BEGIN Data to use

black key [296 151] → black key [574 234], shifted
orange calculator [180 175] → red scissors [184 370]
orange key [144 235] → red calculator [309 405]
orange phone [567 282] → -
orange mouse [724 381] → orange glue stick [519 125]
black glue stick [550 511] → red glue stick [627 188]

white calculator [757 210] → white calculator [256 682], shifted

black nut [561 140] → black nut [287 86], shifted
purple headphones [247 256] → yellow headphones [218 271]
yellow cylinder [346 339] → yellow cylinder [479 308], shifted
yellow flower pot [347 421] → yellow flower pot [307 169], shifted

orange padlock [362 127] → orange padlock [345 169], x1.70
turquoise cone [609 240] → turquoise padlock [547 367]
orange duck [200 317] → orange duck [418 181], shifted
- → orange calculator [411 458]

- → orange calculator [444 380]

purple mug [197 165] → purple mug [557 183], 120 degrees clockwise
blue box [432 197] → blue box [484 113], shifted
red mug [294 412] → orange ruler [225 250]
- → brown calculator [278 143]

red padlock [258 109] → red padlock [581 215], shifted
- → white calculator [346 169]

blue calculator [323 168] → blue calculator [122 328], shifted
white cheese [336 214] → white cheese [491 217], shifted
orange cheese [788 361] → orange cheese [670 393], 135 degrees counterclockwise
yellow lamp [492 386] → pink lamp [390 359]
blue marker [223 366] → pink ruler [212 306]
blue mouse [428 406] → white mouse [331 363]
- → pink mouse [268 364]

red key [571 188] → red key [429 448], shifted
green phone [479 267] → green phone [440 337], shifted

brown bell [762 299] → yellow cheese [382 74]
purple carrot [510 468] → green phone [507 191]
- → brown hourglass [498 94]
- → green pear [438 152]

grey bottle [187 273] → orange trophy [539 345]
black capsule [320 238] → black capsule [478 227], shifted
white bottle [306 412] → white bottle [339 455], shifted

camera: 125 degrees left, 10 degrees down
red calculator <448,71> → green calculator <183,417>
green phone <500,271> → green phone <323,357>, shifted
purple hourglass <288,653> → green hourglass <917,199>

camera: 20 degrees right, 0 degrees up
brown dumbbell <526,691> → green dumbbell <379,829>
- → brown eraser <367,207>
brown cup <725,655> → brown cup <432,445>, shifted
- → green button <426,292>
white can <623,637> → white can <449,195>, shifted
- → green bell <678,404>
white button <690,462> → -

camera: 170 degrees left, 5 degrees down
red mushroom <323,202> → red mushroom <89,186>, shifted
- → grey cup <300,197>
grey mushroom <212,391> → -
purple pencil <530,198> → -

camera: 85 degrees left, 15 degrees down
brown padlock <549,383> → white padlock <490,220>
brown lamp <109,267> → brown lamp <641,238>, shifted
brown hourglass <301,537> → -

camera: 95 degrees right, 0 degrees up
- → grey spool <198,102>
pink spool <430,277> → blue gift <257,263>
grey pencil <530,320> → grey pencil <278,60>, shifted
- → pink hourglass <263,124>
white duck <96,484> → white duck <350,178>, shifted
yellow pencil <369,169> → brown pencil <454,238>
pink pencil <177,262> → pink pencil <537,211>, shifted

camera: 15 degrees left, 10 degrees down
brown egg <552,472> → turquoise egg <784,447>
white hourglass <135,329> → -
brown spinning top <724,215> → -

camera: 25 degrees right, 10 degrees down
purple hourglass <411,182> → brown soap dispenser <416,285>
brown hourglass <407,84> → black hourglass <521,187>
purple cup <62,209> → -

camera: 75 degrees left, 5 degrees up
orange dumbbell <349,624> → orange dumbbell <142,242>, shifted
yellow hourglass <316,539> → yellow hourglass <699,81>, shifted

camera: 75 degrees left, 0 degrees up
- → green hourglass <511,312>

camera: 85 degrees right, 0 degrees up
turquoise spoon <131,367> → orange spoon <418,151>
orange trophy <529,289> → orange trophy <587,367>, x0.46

END Data to use

What you will do = What is needed is an exact restatement of every record above.

Reply to the task =
black key [296 151] → black key [574 234], shifted
orange calculator [180 175] → red scissors [184 370]
orange key [144 235] → red calculator [309 405]
orange phone [567 282] → -
orange mouse [724 381] → orange glue stick [519 125]
black glue stick [550 511] → red glue stick [627 188]

white calculator [757 210] → white calculator [256 682], shifted

black nut [561 140] → black nut [287 86], shifted
purple headphones [247 256] → yellow headphones [218 271]
yellow cylinder [346 339] → yellow cylinder [479 308], shifted
yellow flower pot [347 421] → yellow flower pot [307 169], shifted

orange padlock [362 127] → orange padlock [345 169], x1.70
turquoise cone [609 240] → turquoise padlock [547 367]
orange duck [200 317] → orange duck [418 181], shifted
- → orange calculator [411 458]

- → orange calculator [444 380]

purple mug [197 165] → purple mug [557 183], 120 degrees clockwise
blue box [432 197] → blue box [484 113], shifted
red mug [294 412] → orange ruler [225 250]
- → brown calculator [278 143]

red padlock [258 109] → red padlock [581 215], shifted
- → white calculator [346 169]

blue calculator [323 168] → blue calculator [122 328], shifted
white cheese [336 214] → white cheese [491 217], shifted
orange cheese [788 361] → orange cheese [670 393], 135 degrees counterclockwise
yellow lamp [492 386] → pink lamp [390 359]
blue marker [223 366] → pink ruler [212 306]
blue mouse [428 406] → white mouse [331 363]
- → pink mouse [268 364]

red key [571 188] → red key [429 448], shifted
green phone [479 267] → green phone [440 337], shifted

brown bell [762 299] → yellow cheese [382 74]
purple carrot [510 468] → green phone [507 191]
- → brown hourglass [498 94]
- → green pear [438 152]

grey bottle [187 273] → orange trophy [539 345]
black capsule [320 238] → black capsule [478 227], shifted
white bottle [306 412] → white bottle [339 455], shifted

camera: 125 degrees left, 10 degrees down
red calculator <448,71> → green calculator <183,417>
green phone <500,271> → green phone <323,357>, shifted
purple hourglass <288,653> → green hourglass <917,199>

camera: 20 degrees right, 0 degrees up
brown dumbbell <526,691> → green dumbbell <379,829>
- → brown eraser <367,207>
brown cup <725,655> → brown cup <432,445>, shifted
- → green button <426,292>
white can <623,637> → white can <449,195>, shifted
- → green bell <678,404>
white button <690,462> → -

camera: 170 degrees left, 5 degrees down
red mushroom <323,202> → red mushroom <89,186>, shifted
- → grey cup <300,197>
grey mushroom <212,391> → -
purple pencil <530,198> → -

camera: 85 degrees left, 15 degrees down
brown padlock <549,383> → white padlock <490,220>
brown lamp <109,267> → brown lamp <641,238>, shifted
brown hourglass <301,537> → -

camera: 95 degrees right, 0 degrees up
- → grey spool <198,102>
pink spool <430,277> → blue gift <257,263>
grey pencil <530,320> → grey pencil <278,60>, shifted
- → pink hourglass <263,124>
white duck <96,484> → white duck <350,178>, shifted
yellow pencil <369,169> → brown pencil <454,238>
pink pencil <177,262> → pink pencil <537,211>, shifted

camera: 15 degrees left, 10 degrees down
brown egg <552,472> → turquoise egg <784,447>
white hourglass <135,329> → -
brown spinning top <724,215> → -

camera: 25 degrees right, 10 degrees down
purple hourglass <411,182> → brown soap dispenser <416,285>
brown hourglass <407,84> → black hourglass <521,187>
purple cup <62,209> → -

camera: 75 degrees left, 5 degrees up
orange dumbbell <349,624> → orange dumbbell <142,242>, shifted
yellow hourglass <316,539> → yellow hourglass <699,81>, shifted

camera: 75 degrees left, 0 degrees up
- → green hourglass <511,312>

camera: 85 degrees right, 0 degrees up
turquoise spoon <131,367> → orange spoon <418,151>
orange trophy <529,289> → orange trophy <587,367>, x0.46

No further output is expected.